Exercise directions:
The line containing "R104: 6.8k (SIG3, VA) -> 6.8k (SIG3, SIG5)", plus every line that follows it to the end of the listing below, is what you transcribe exactly; omit all pictures.
** Source information follows **
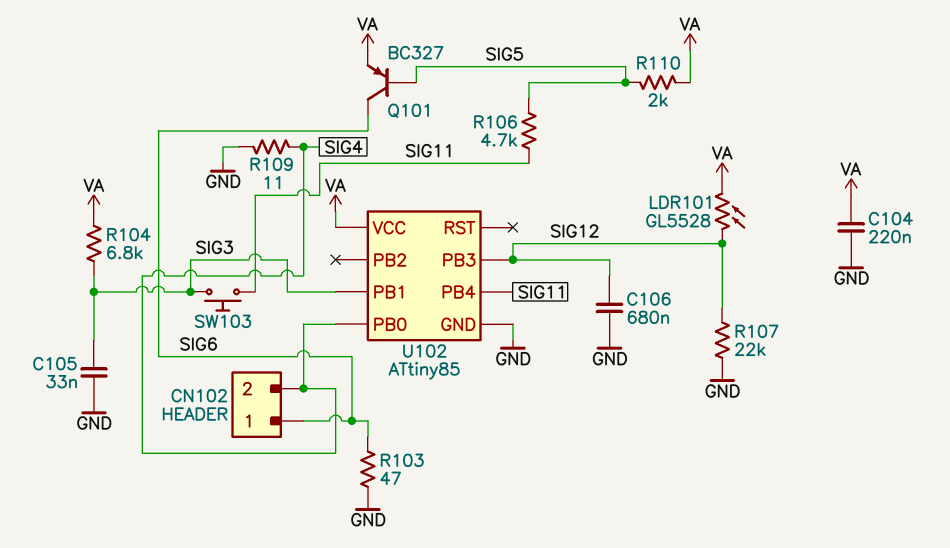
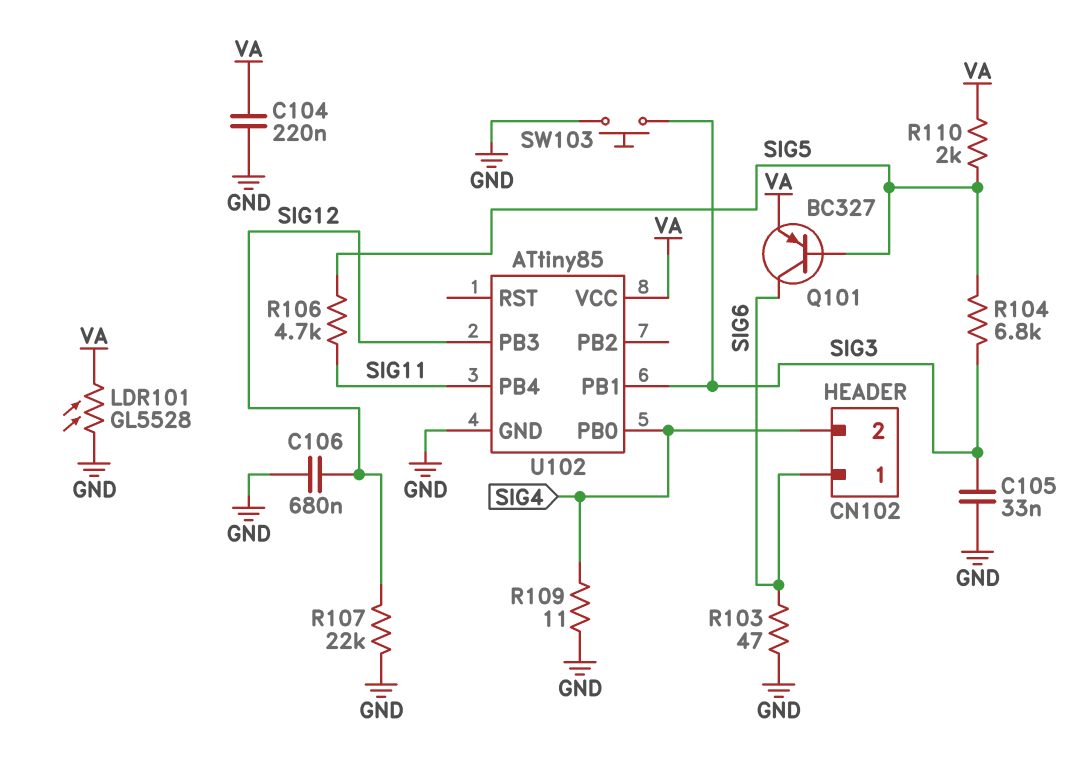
LDR101: GL5528 (SIG12, VA) -> GL5528 (GND, VA)
R104: 6.8k (SIG3, VA) -> 6.8k (SIG3, SIG5)
SW103: button (SIG3, SIG11) -> button (GND, SIG3)

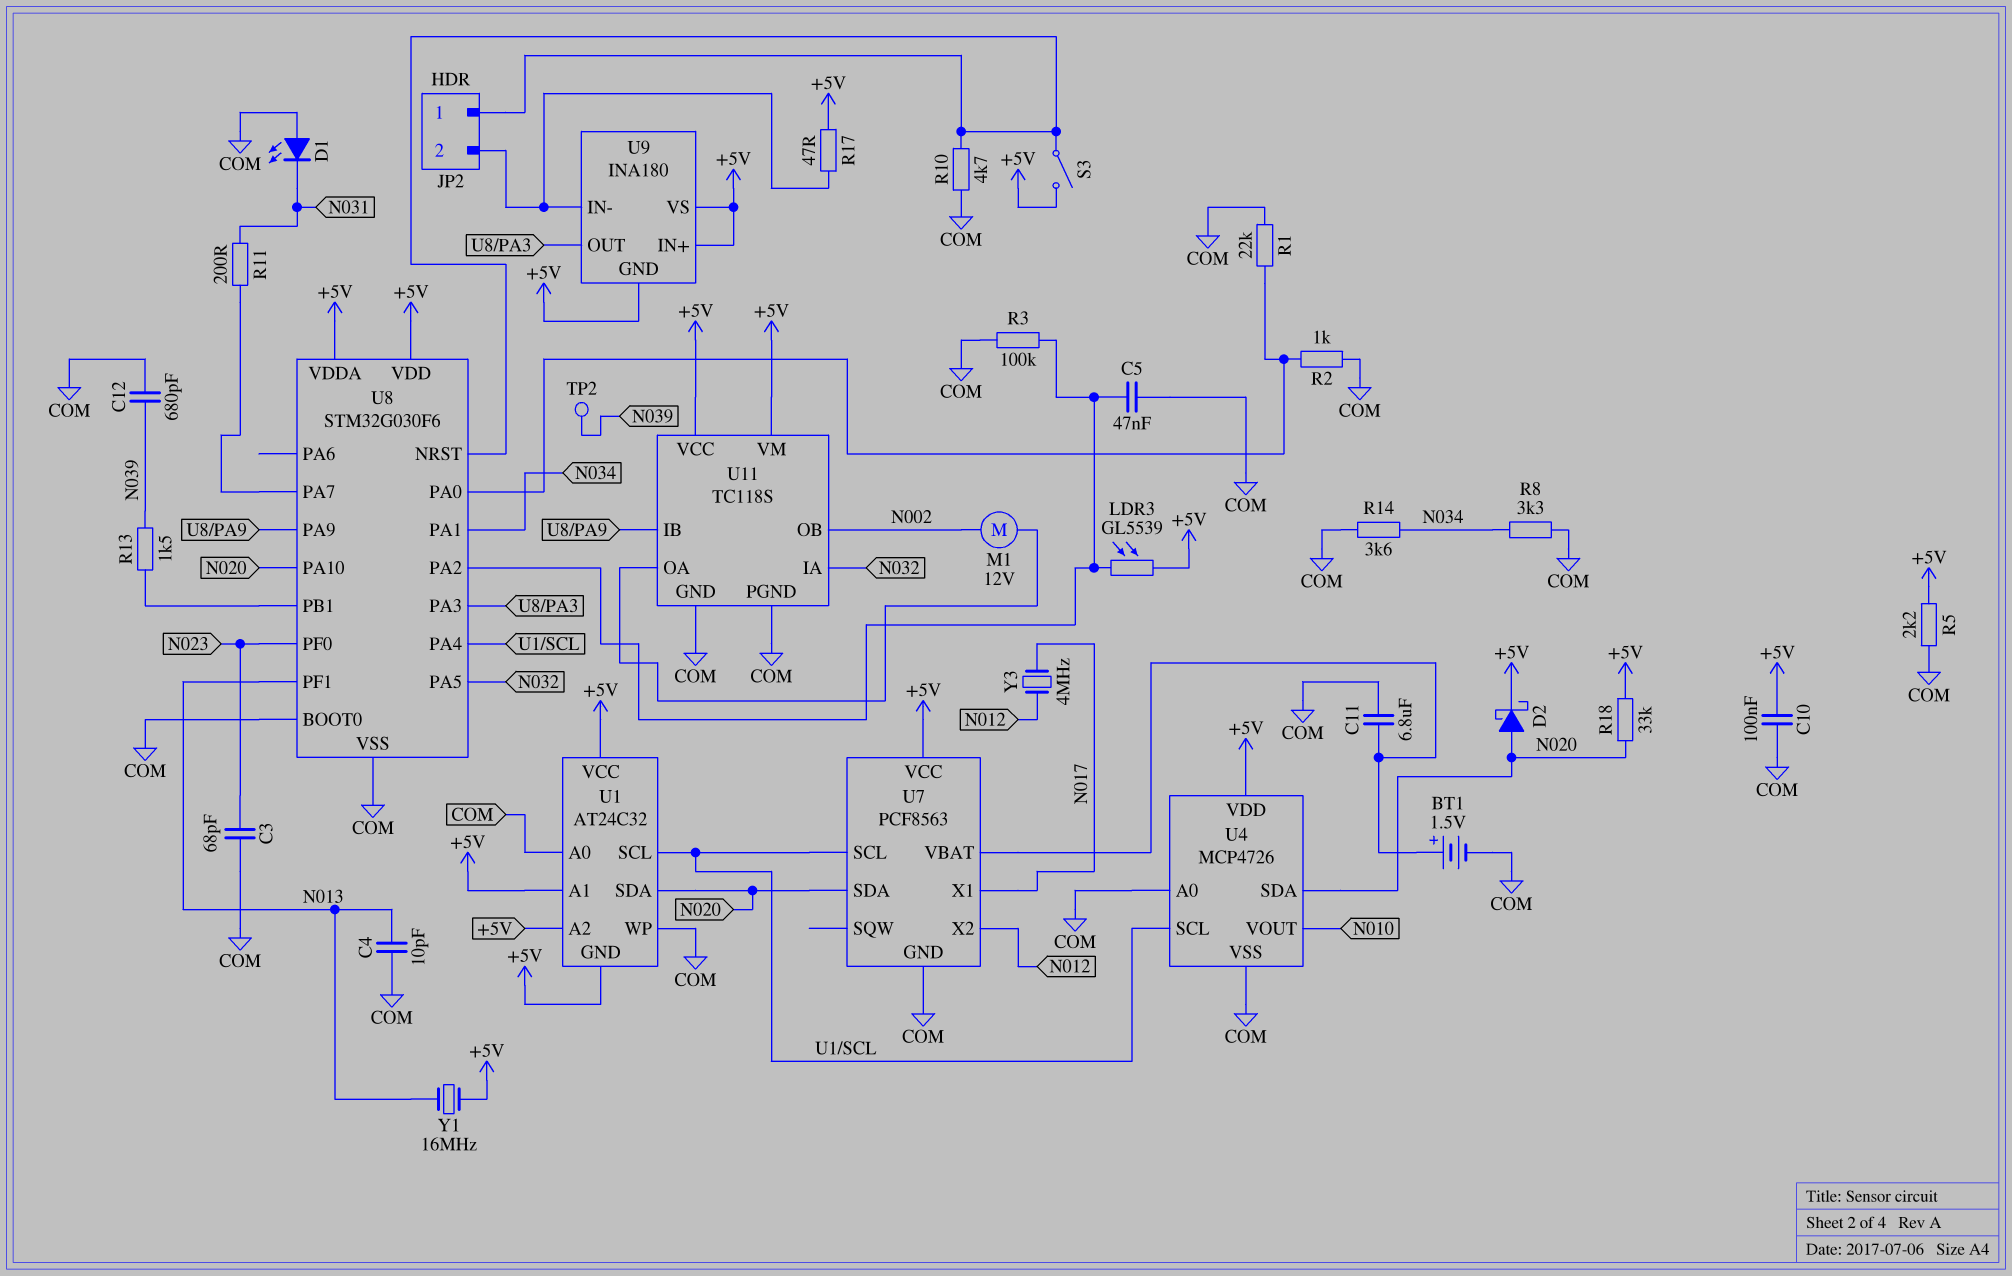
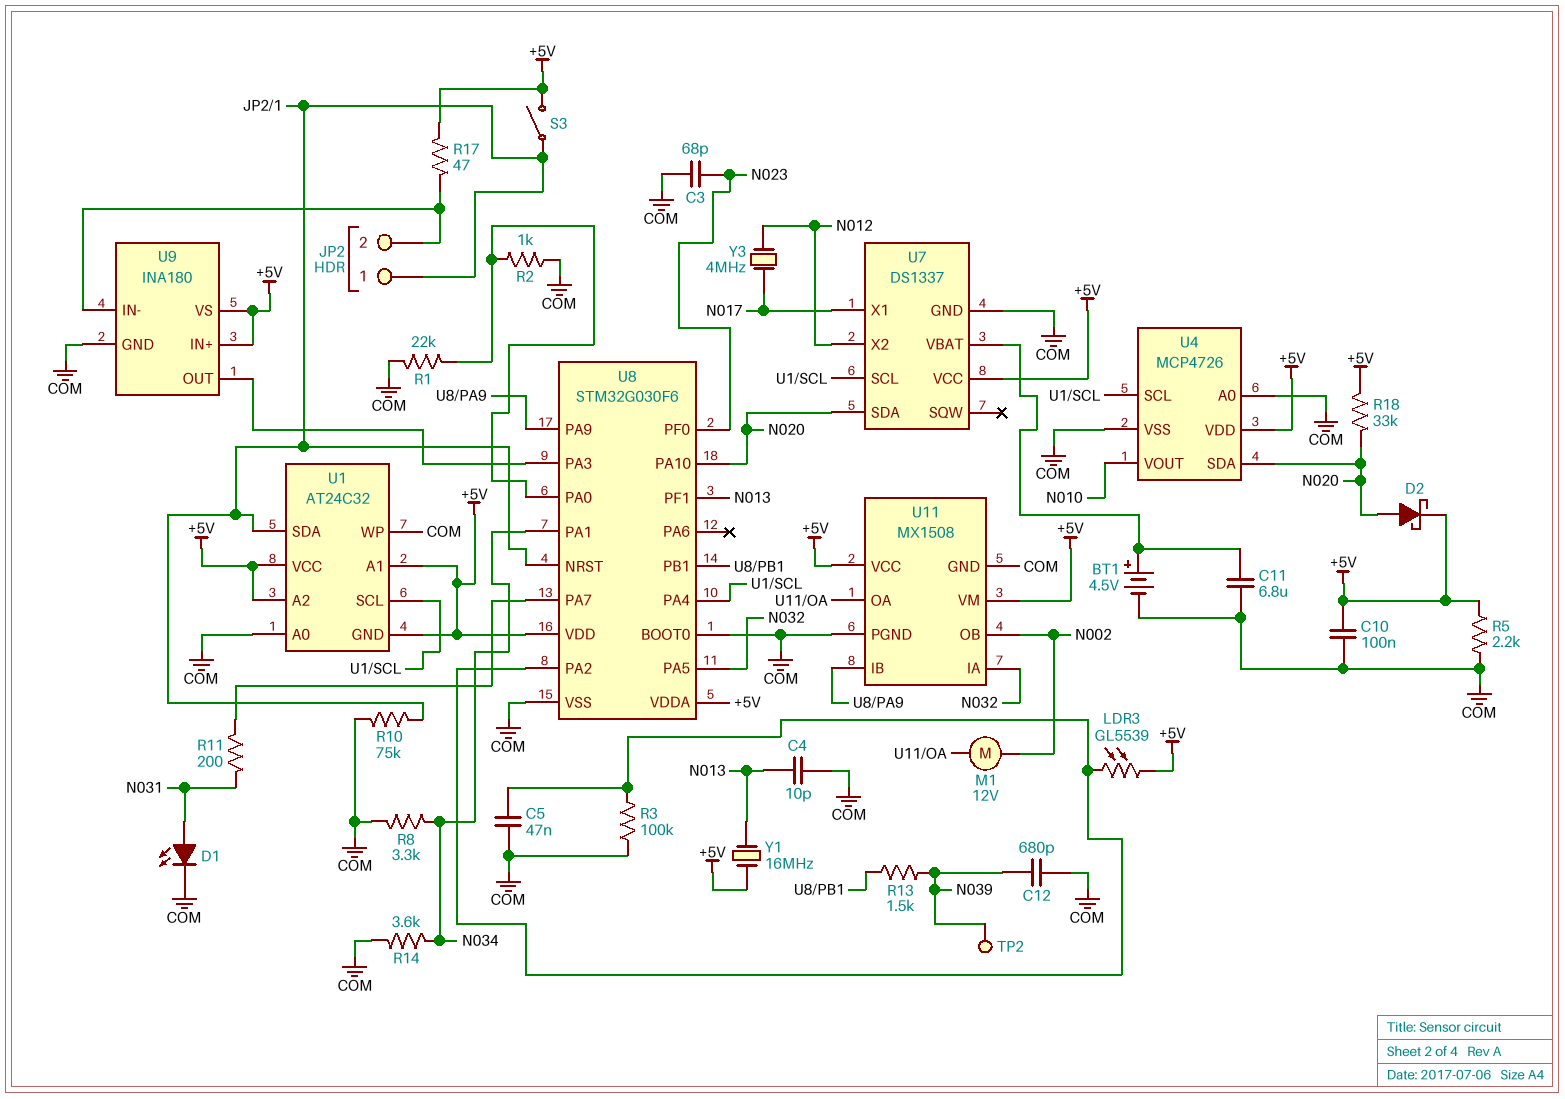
BT1: 1.5V (plus U7/VBAT, minus COM) -> 4.5V (plus U7/VBAT, minus COM)
D1: LED (A COM, K N031) -> LED (A N031, K COM)
R10: 4.7k (COM, JP2/1) -> 75k (COM, JP2/1)
U1 pin SDA: N020 -> JP2/1
U7: PCF8563 -> DS1337
U9 pin GND: +5V -> COM
U11: TC118S -> MX1508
** End of Source information **
Expected answer:
R104: 6.8k (SIG3, VA) -> 6.8k (SIG3, SIG5)
SW103: button (SIG3, SIG11) -> button (GND, SIG3)

BT1: 1.5V (plus U7/VBAT, minus COM) -> 4.5V (plus U7/VBAT, minus COM)
D1: LED (A COM, K N031) -> LED (A N031, K COM)
R10: 4.7k (COM, JP2/1) -> 75k (COM, JP2/1)
U1 pin SDA: N020 -> JP2/1
U7: PCF8563 -> DS1337
U9 pin GND: +5V -> COM
U11: TC118S -> MX1508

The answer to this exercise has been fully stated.